[Opening MATERIALS PROVIDED section]
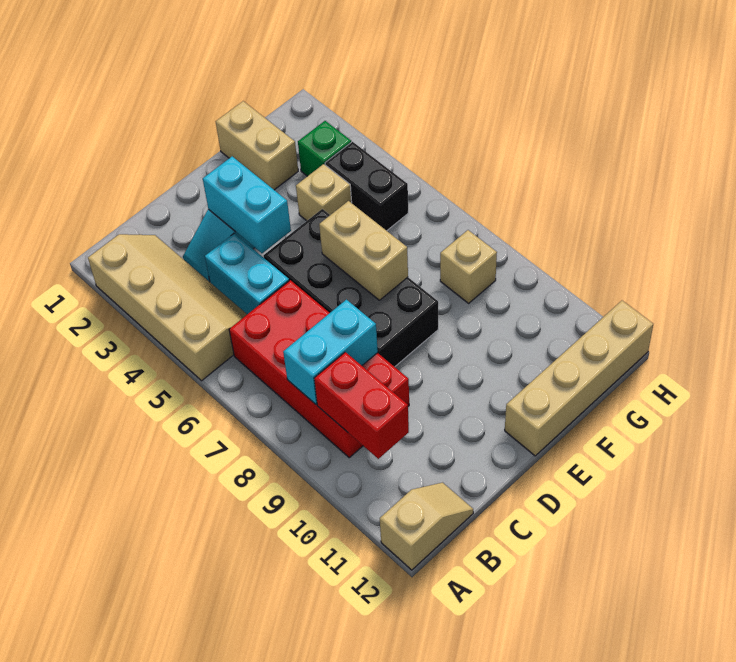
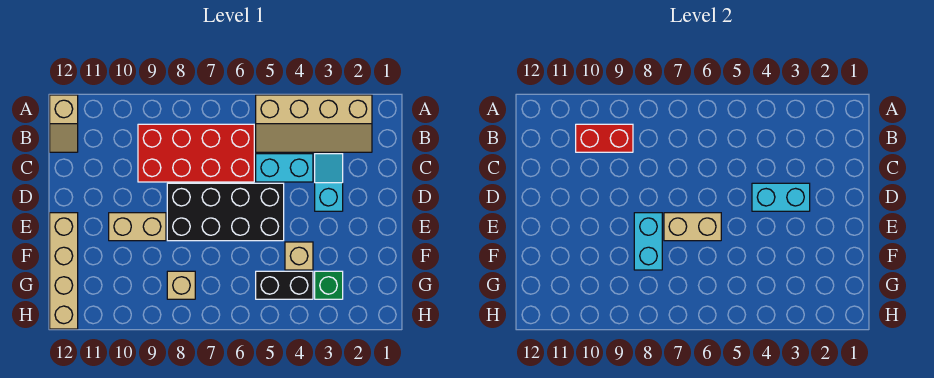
cyan brick B8:C8 level 2 -> cyan brick E8:F8 level 2
tan brick F1:F2 level 1 -> tan brick E9:E10 level 1

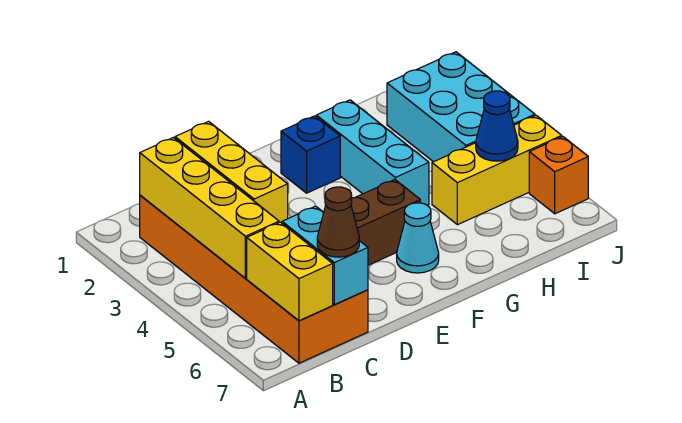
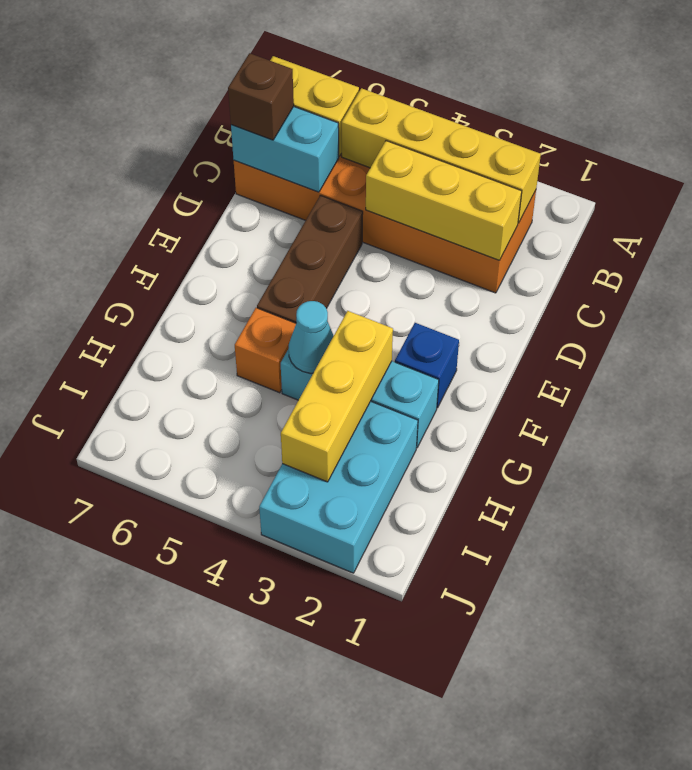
brown cone C7 level 3 -> brown brick C7 level 3
cyan cone F6 level 1 -> cyan cone G4 level 2
yellow brick H5:J5 level 1 -> yellow brick G3:I3 level 2
cyan brick I2:J4 level 1 -> cyan brick H2:J3 level 1
blue cone I5 level 2 -> none
orange brick J6 level 1 -> orange brick G5 level 1

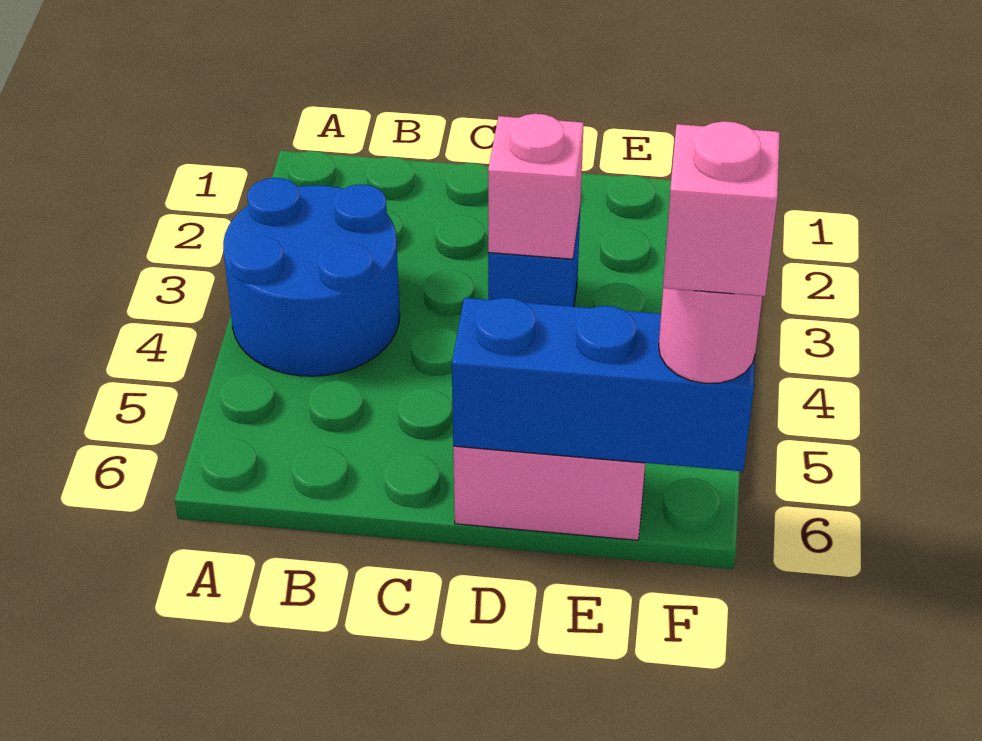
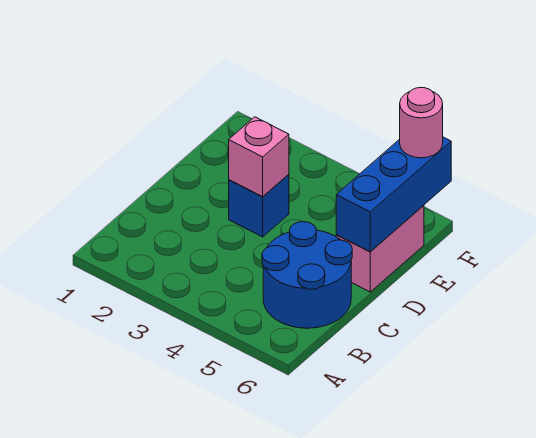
blue round brick A3:B4 level 1 -> blue round brick B5:C6 level 1
pink brick F6 level 4 -> none

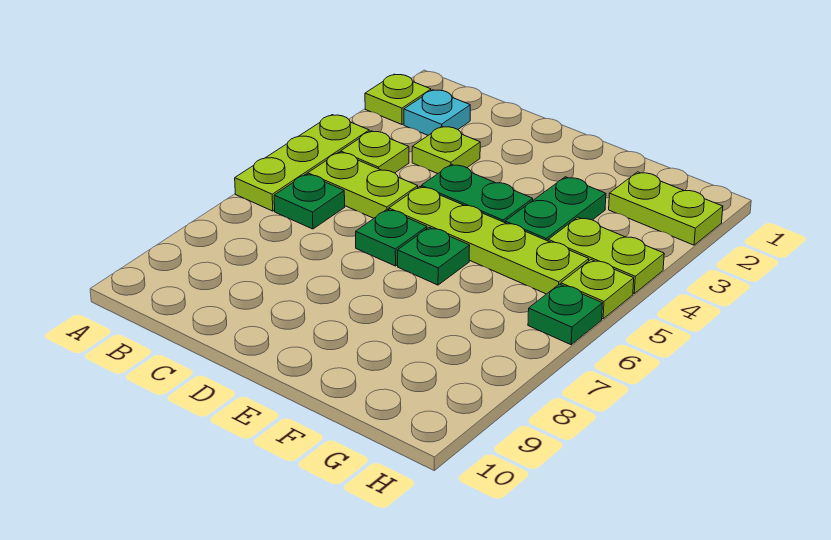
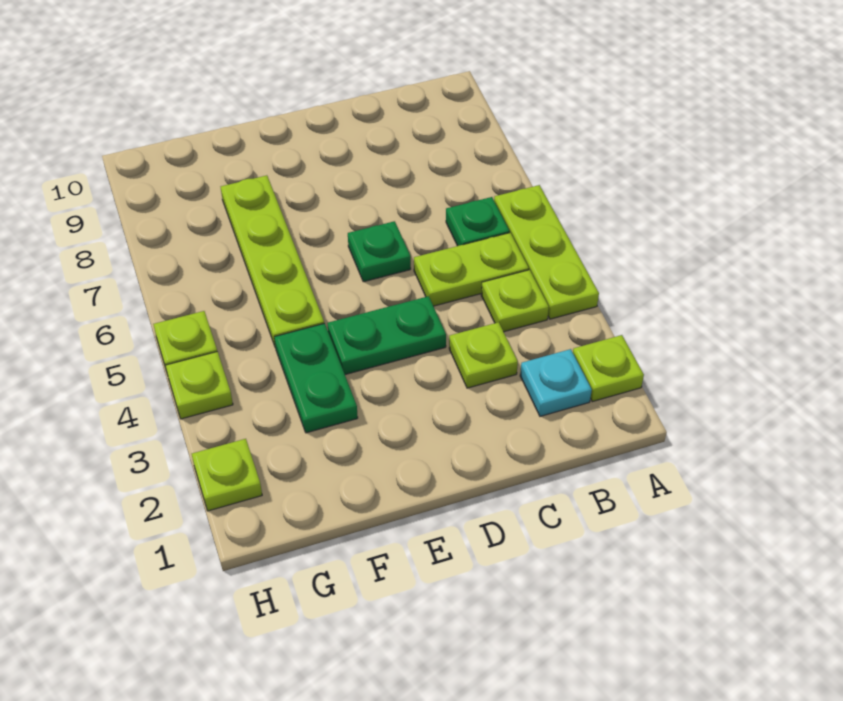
lime plate D5:G5 level 1 -> lime plate F5:F8 level 1
green plate E6 level 1 -> none
lime plate G2:H2 level 1 -> lime plate H2 level 1
lime plate G4:H4 level 1 -> lime plate H4 level 1
green plate H6 level 1 -> none

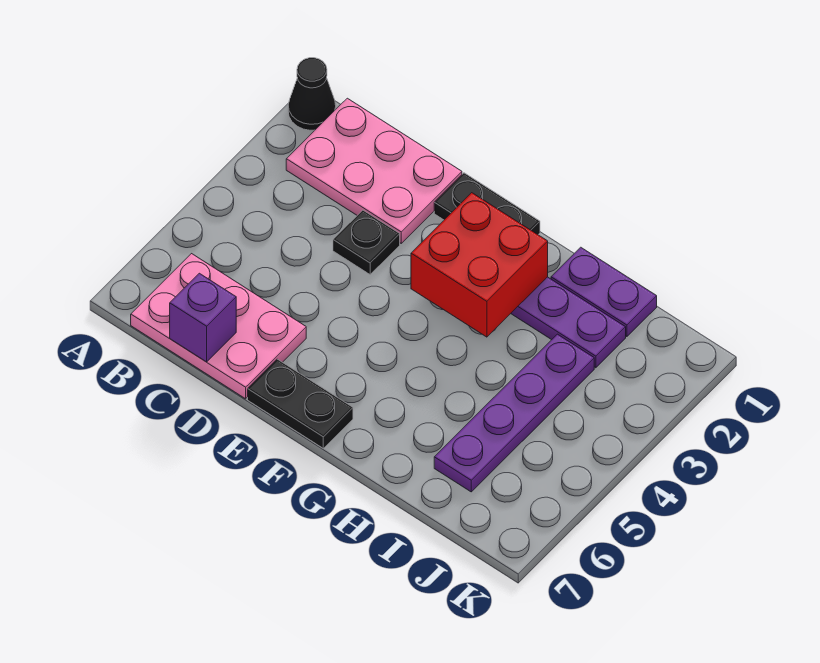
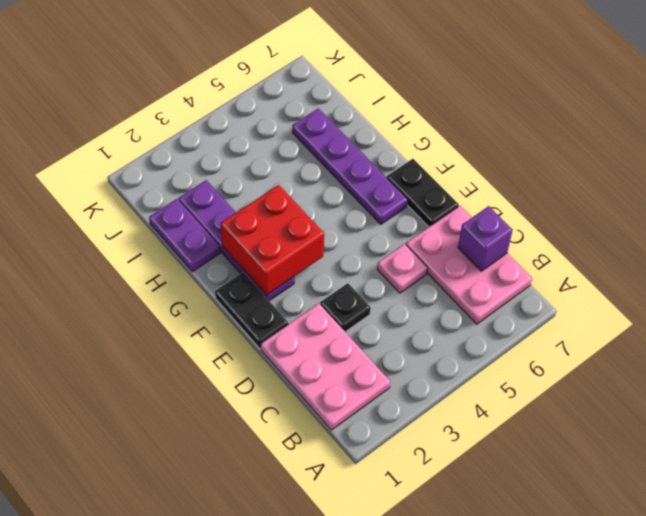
black cone A1 level 1 -> none
none -> pink plate D5 level 1
purple plate I3:I6 level 1 -> purple plate F6:I6 level 1

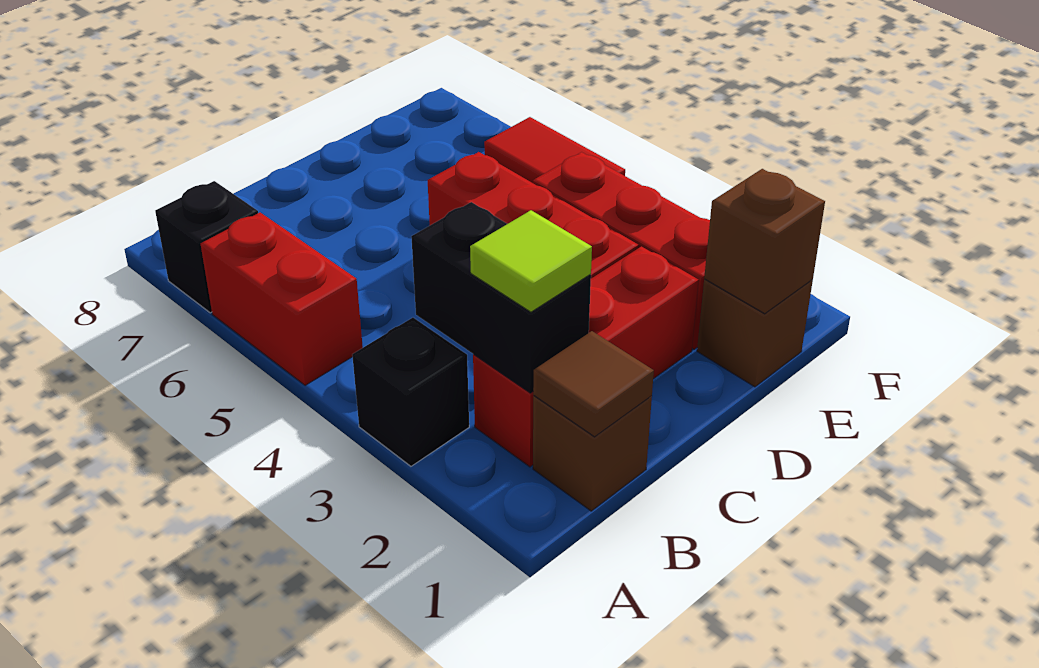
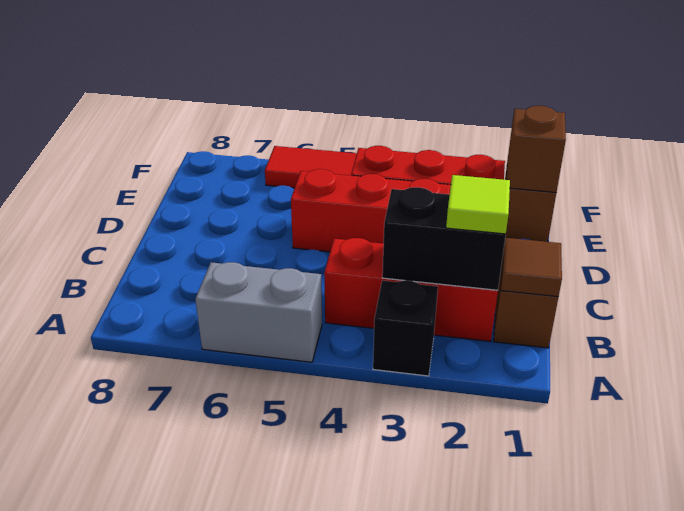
red brick A5:A6 level 1 -> grey brick A5:A6 level 1
black brick A7 level 1 -> none
red brick B2:D2 level 1 -> red brick B2:B4 level 1

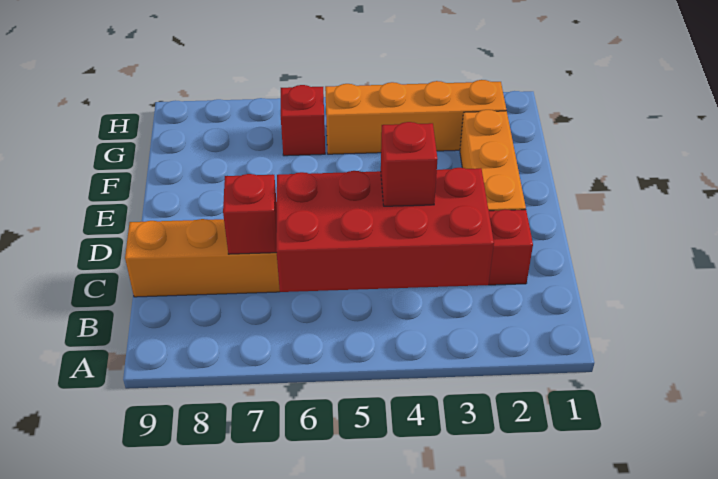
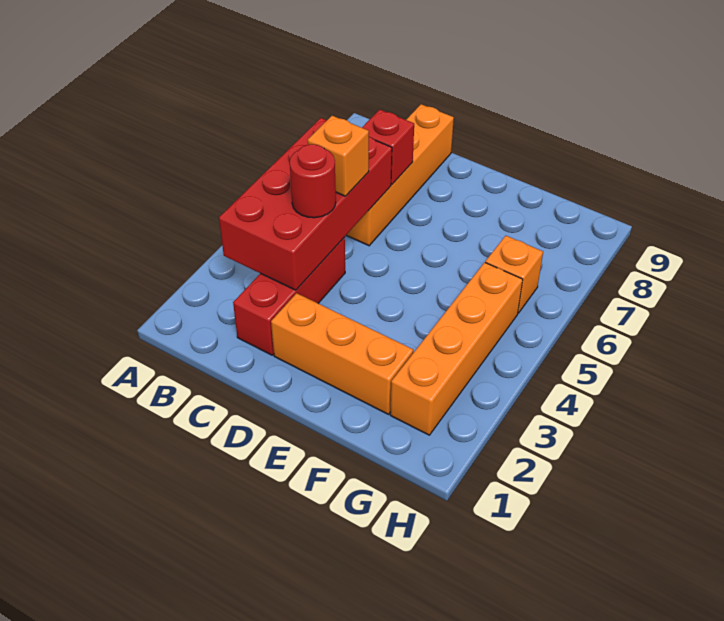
red brick C4 level 3 -> red round brick C4 level 3
none -> orange brick C5 level 3
red brick G6 level 1 -> orange brick G6 level 1

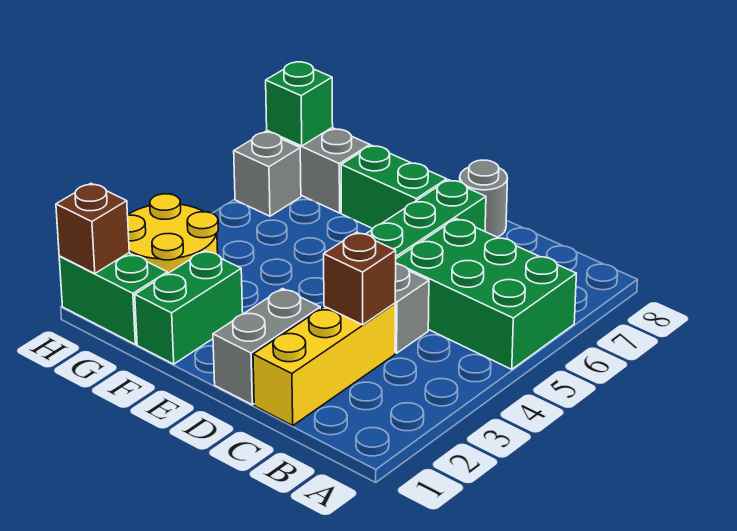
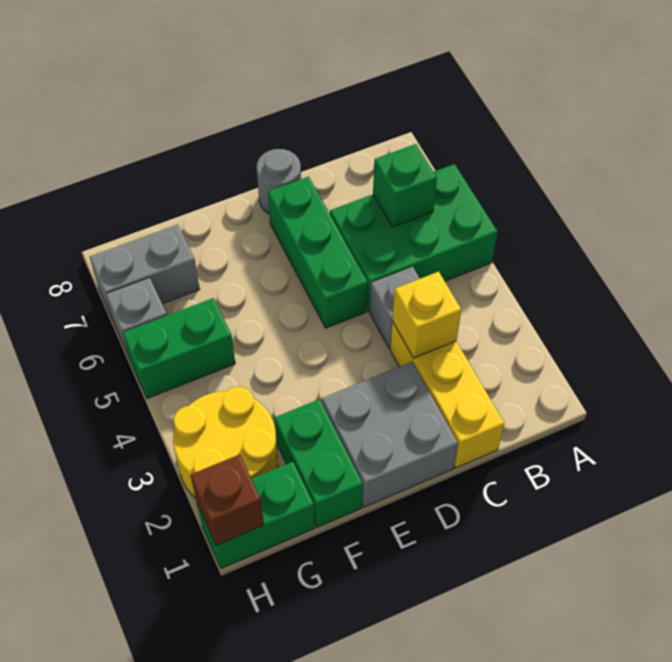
brown brick C3 level 2 -> yellow brick C3 level 2
grey brick D1:D2 level 1 -> grey brick D1:E2 level 1
green brick E7:F7 level 1 -> green brick G5:H5 level 1
green brick H7 level 2 -> green brick B6 level 2

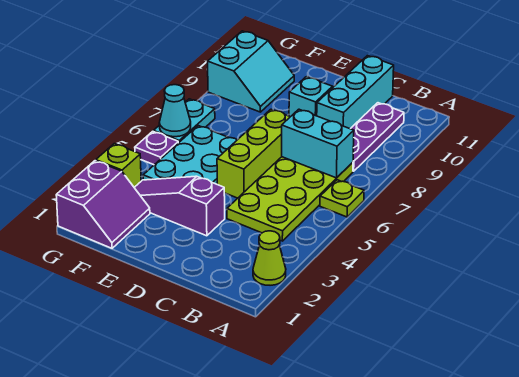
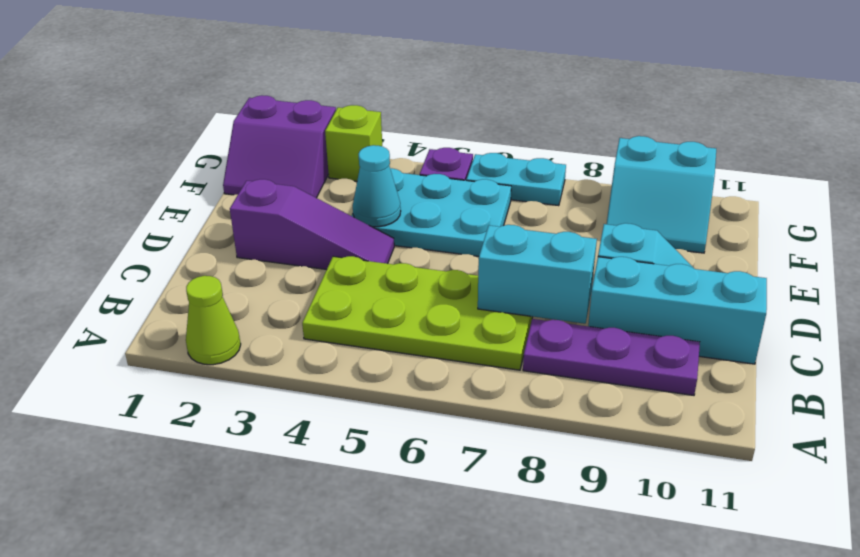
lime plate A6 level 1 -> none
cyan brick B7:C7 level 2 -> cyan brick C7:C8 level 2
purple slope D3:F3 level 1 top D -> purple slope D2:D4 level 1 top 2
lime brick D5:D7 level 1 -> none
cyan cone G6 level 2 -> cyan cone E4 level 2

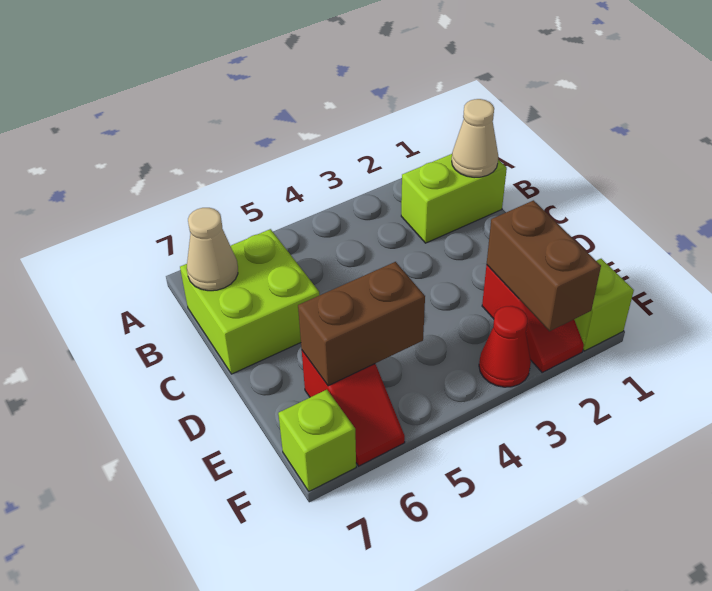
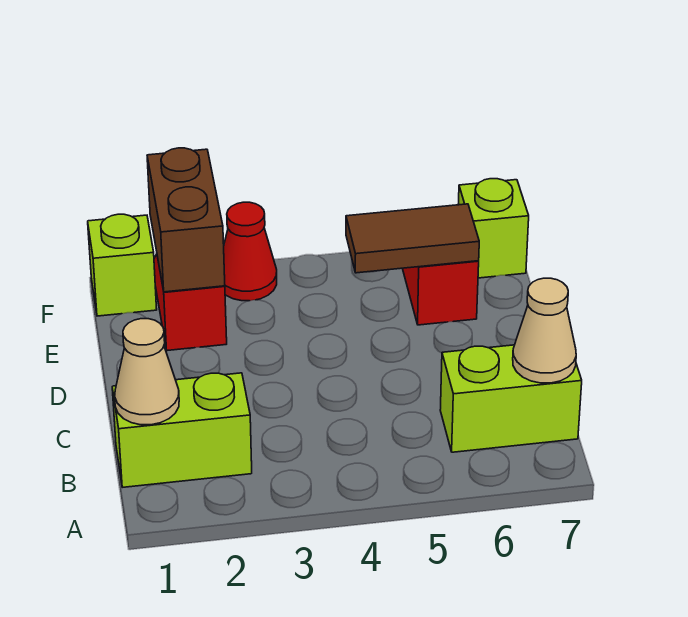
lime brick B6:C7 level 1 -> lime brick B6:B7 level 1
brown brick E5:E6 level 2 -> brown tile E5:E6 level 2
[Closing MATERIALS PROVIDED section]
TASK PROMPT: Leaving out every picture, transcribe exactly the lines from the line that contains "cyan cone G6 level 2 -> cyan cone E4 level 2" through the final line of the entries above.

SOLUTION:
cyan cone G6 level 2 -> cyan cone E4 level 2

lime brick B6:C7 level 1 -> lime brick B6:B7 level 1
brown brick E5:E6 level 2 -> brown tile E5:E6 level 2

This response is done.